START EXTRACTED ENTRIES

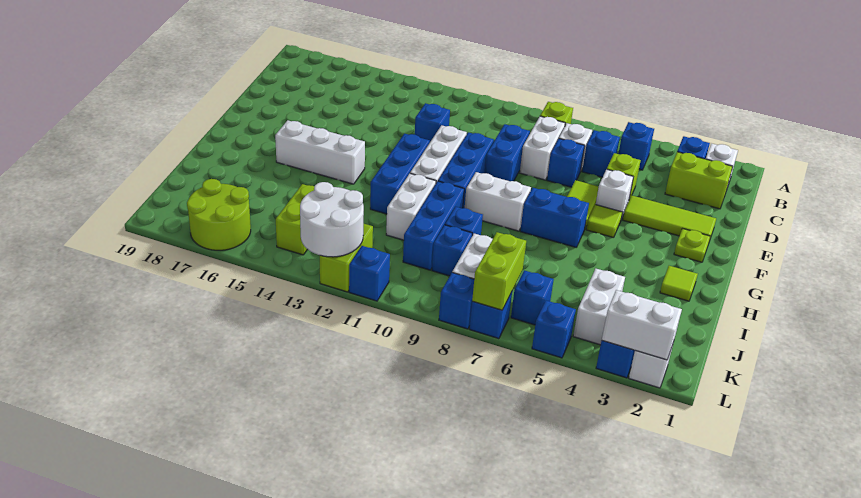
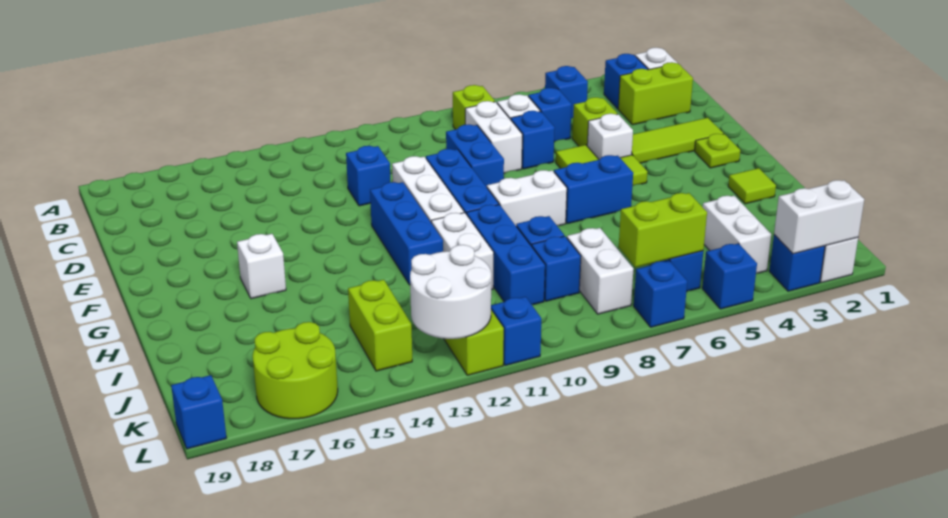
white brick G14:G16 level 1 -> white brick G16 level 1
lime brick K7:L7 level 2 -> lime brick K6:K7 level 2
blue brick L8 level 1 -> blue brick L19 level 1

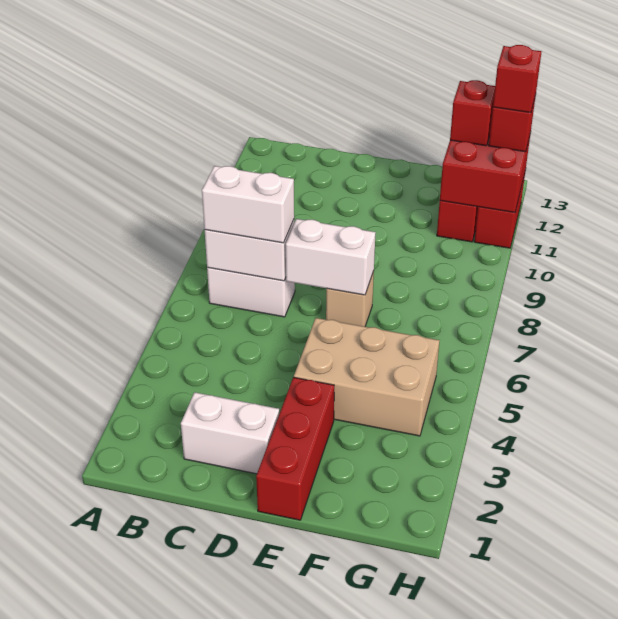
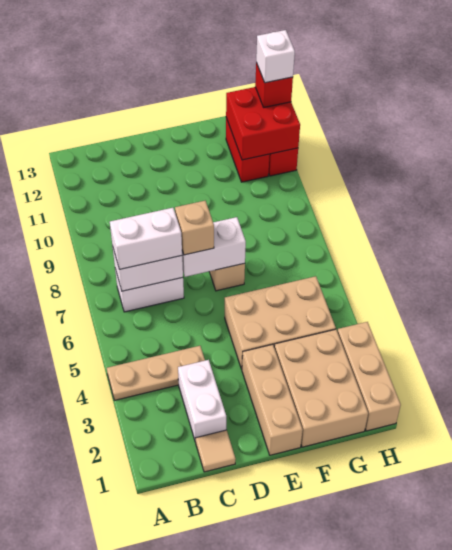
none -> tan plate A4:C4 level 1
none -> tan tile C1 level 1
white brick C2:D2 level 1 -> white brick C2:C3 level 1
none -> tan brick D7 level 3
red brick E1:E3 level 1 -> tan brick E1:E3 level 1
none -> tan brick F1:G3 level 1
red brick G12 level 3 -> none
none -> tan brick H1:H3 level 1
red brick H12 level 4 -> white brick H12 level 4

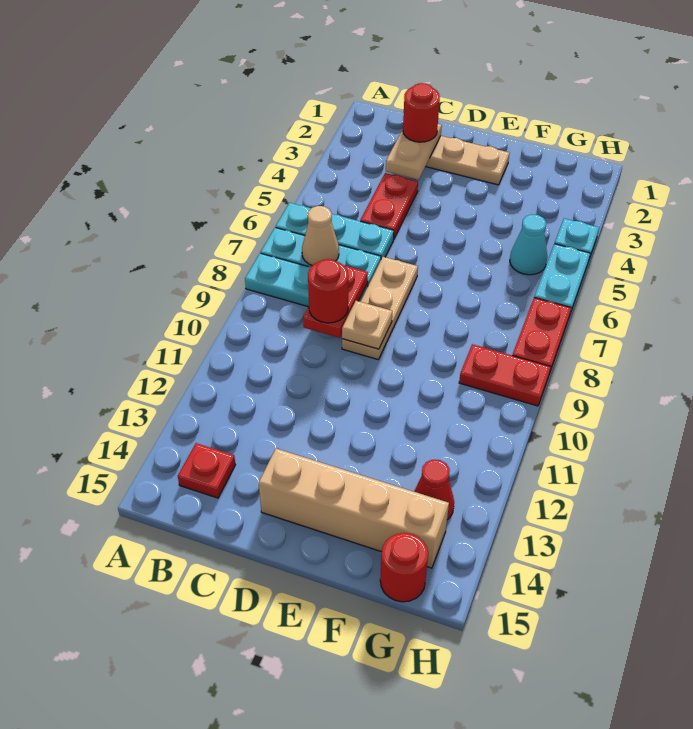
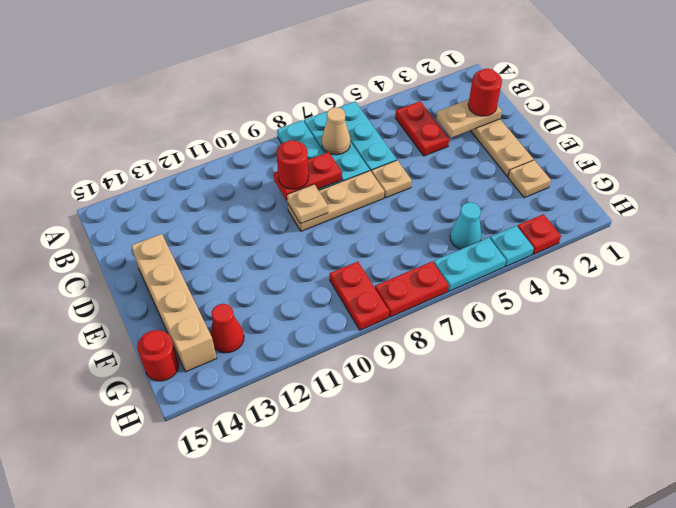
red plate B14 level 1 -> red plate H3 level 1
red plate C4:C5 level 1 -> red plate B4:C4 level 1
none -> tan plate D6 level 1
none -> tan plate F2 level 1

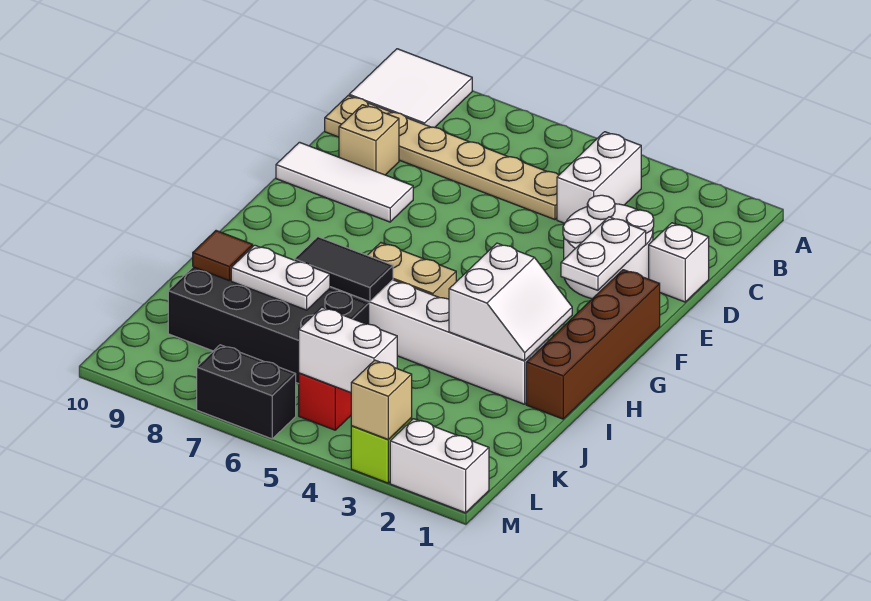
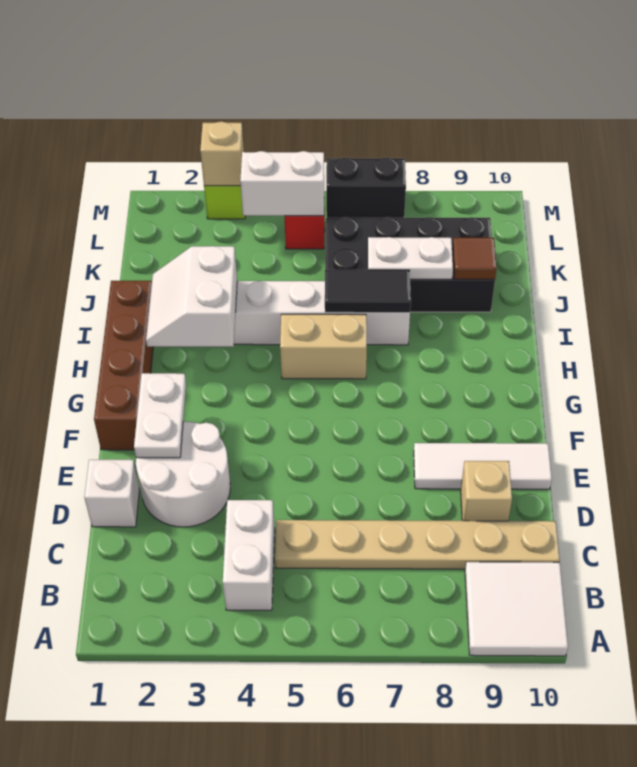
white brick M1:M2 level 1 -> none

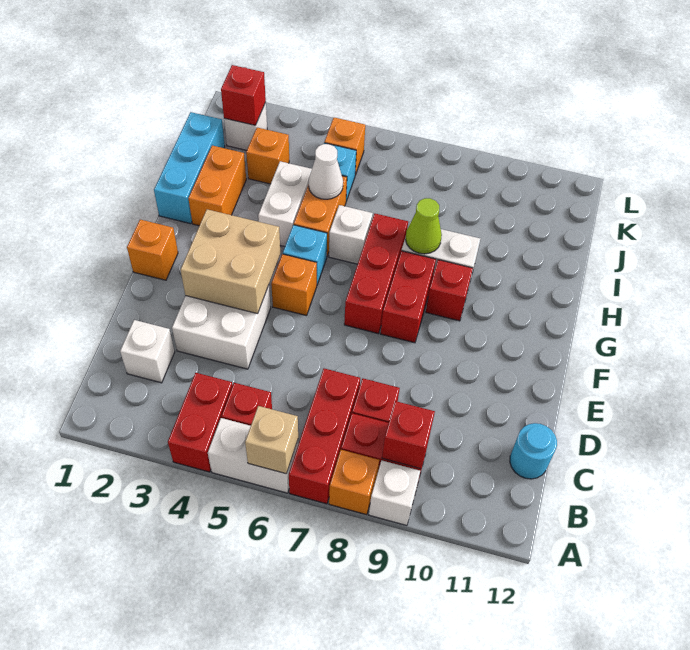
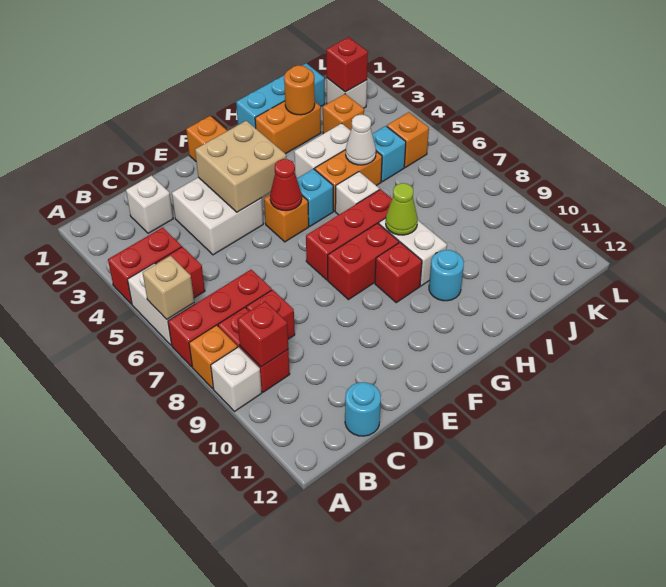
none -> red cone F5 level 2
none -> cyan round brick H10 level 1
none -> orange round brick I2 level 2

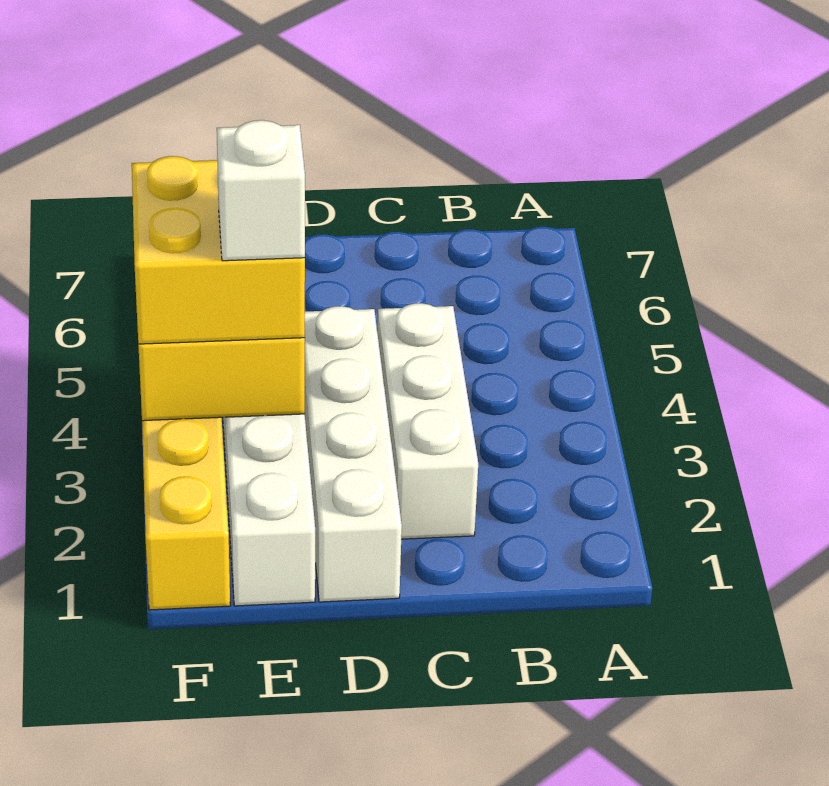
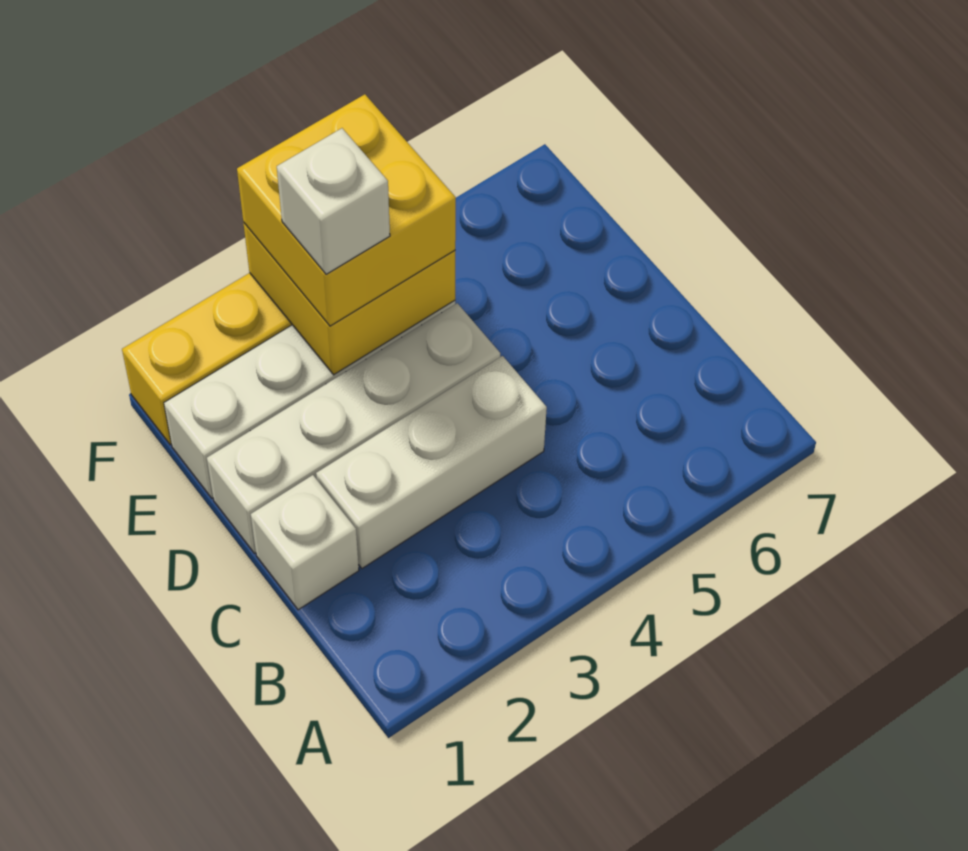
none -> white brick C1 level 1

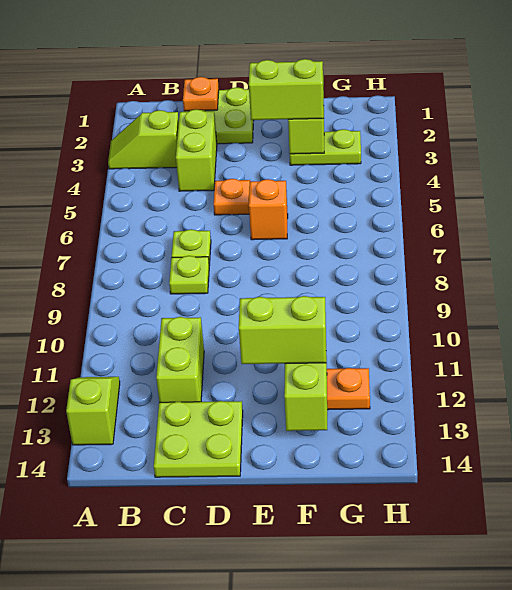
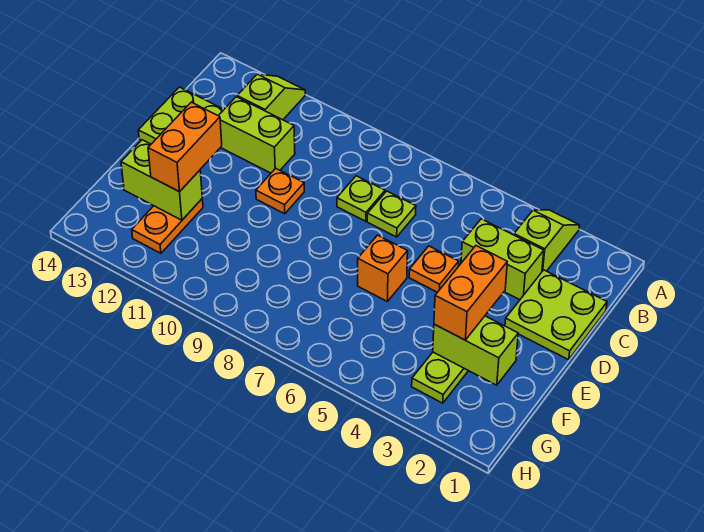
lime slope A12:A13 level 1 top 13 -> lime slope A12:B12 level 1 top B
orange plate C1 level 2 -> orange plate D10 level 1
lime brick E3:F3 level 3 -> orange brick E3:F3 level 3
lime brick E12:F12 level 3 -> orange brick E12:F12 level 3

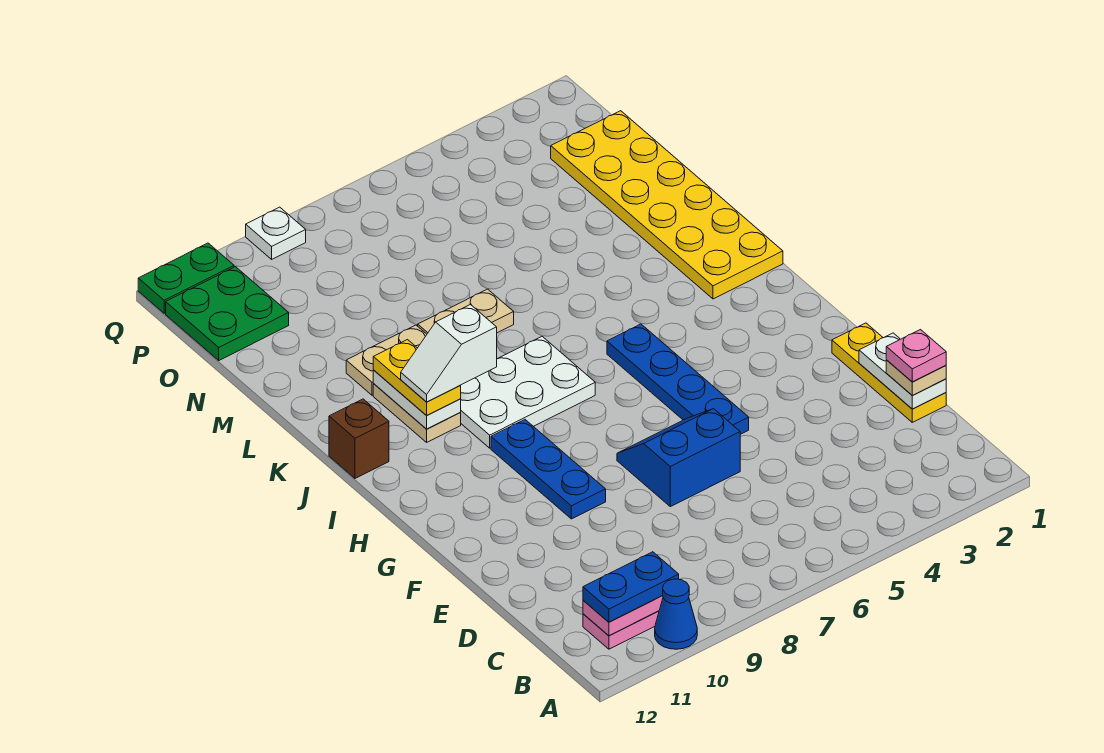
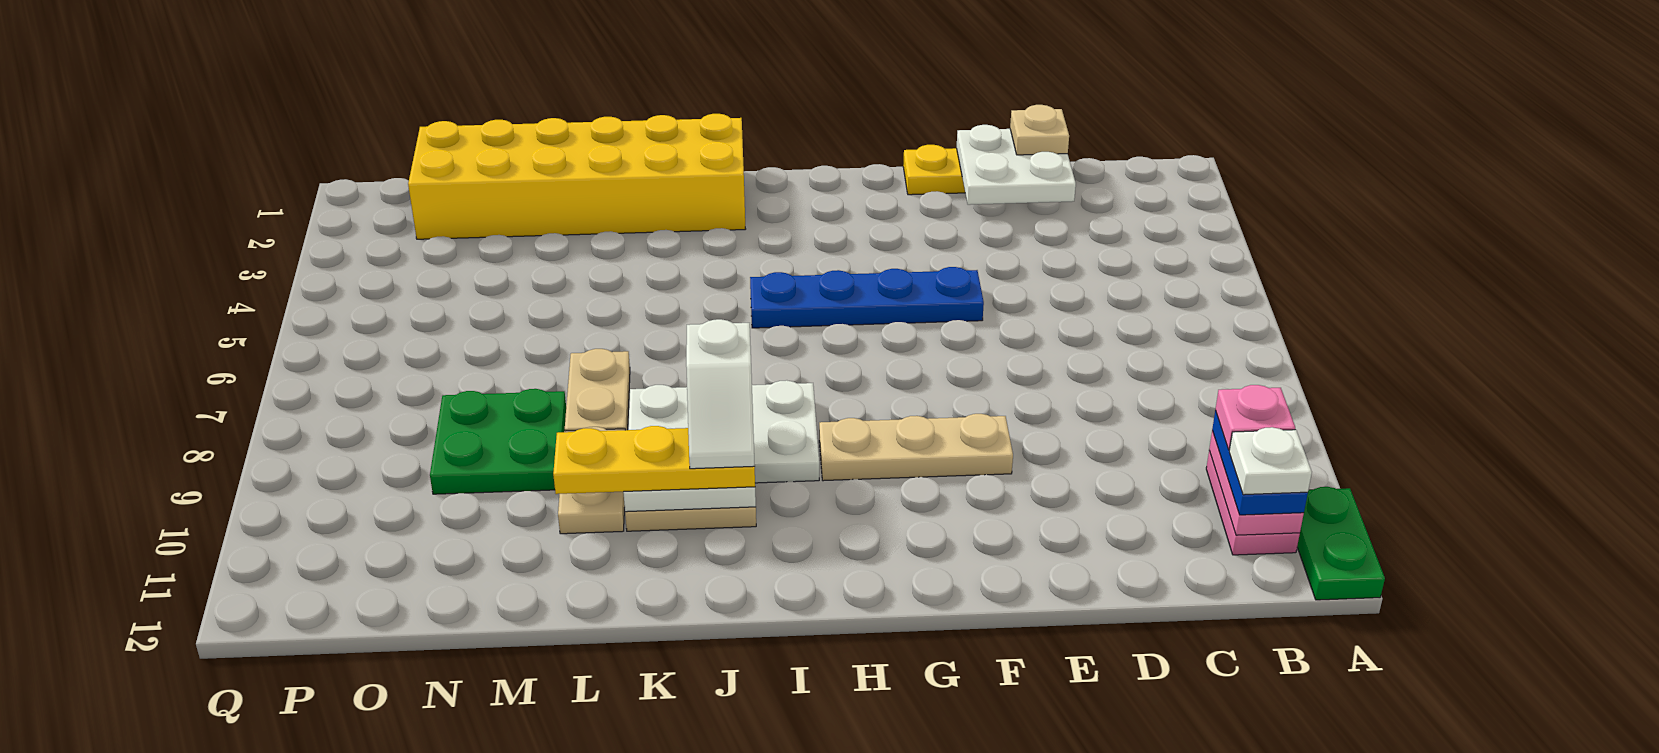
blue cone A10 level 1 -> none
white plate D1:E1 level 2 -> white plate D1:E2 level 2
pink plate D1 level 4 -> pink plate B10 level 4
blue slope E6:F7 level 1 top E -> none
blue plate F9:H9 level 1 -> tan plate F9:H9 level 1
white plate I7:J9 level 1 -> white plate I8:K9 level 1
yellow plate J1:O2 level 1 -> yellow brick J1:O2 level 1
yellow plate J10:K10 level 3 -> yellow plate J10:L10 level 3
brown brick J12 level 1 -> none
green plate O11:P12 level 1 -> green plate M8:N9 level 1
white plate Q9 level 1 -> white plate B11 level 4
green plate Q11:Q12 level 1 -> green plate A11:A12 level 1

END EXTRACTED ENTRIES

WHAT YOU HAVE TO DO: Transcribe every record above exactly, leaving out the pictures.

SOLUTION TO THE PROBLEM:
white brick G14:G16 level 1 -> white brick G16 level 1
lime brick K7:L7 level 2 -> lime brick K6:K7 level 2
blue brick L8 level 1 -> blue brick L19 level 1

none -> tan plate A4:C4 level 1
none -> tan tile C1 level 1
white brick C2:D2 level 1 -> white brick C2:C3 level 1
none -> tan brick D7 level 3
red brick E1:E3 level 1 -> tan brick E1:E3 level 1
none -> tan brick F1:G3 level 1
red brick G12 level 3 -> none
none -> tan brick H1:H3 level 1
red brick H12 level 4 -> white brick H12 level 4

red plate B14 level 1 -> red plate H3 level 1
red plate C4:C5 level 1 -> red plate B4:C4 level 1
none -> tan plate D6 level 1
none -> tan plate F2 level 1

white brick M1:M2 level 1 -> none

none -> red cone F5 level 2
none -> cyan round brick H10 level 1
none -> orange round brick I2 level 2

none -> white brick C1 level 1

lime slope A12:A13 level 1 top 13 -> lime slope A12:B12 level 1 top B
orange plate C1 level 2 -> orange plate D10 level 1
lime brick E3:F3 level 3 -> orange brick E3:F3 level 3
lime brick E12:F12 level 3 -> orange brick E12:F12 level 3

blue cone A10 level 1 -> none
white plate D1:E1 level 2 -> white plate D1:E2 level 2
pink plate D1 level 4 -> pink plate B10 level 4
blue slope E6:F7 level 1 top E -> none
blue plate F9:H9 level 1 -> tan plate F9:H9 level 1
white plate I7:J9 level 1 -> white plate I8:K9 level 1
yellow plate J1:O2 level 1 -> yellow brick J1:O2 level 1
yellow plate J10:K10 level 3 -> yellow plate J10:L10 level 3
brown brick J12 level 1 -> none
green plate O11:P12 level 1 -> green plate M8:N9 level 1
white plate Q9 level 1 -> white plate B11 level 4
green plate Q11:Q12 level 1 -> green plate A11:A12 level 1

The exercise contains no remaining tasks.